- **INFORMATION SUPPLIED**
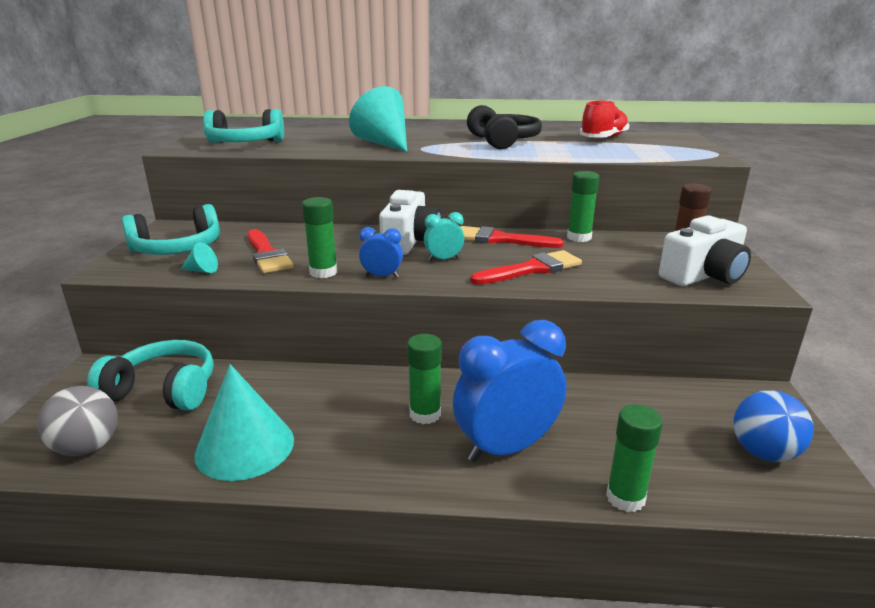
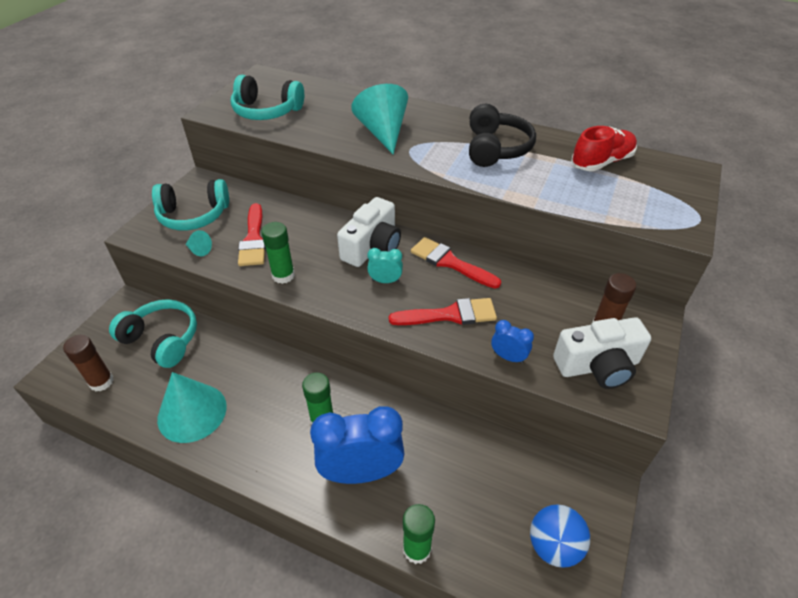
camera: 20 degrees right, 20 degrees up
(87, 447) = (101, 382): grey ball -> brown glue stick
(382, 276) = (324, 293): blue clock -> blue clock (508, 357)
(579, 237) = (523, 276): green glue stick -> none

- **EXERCISE PROMPT**
Your reply should be the full data above, copied exactly, with no pictures in it.

- **OUTPUT FOR THIS TASK**
camera: 20 degrees right, 20 degrees up
(87, 447) = (101, 382): grey ball -> brown glue stick
(382, 276) = (324, 293): blue clock -> blue clock (508, 357)
(579, 237) = (523, 276): green glue stick -> none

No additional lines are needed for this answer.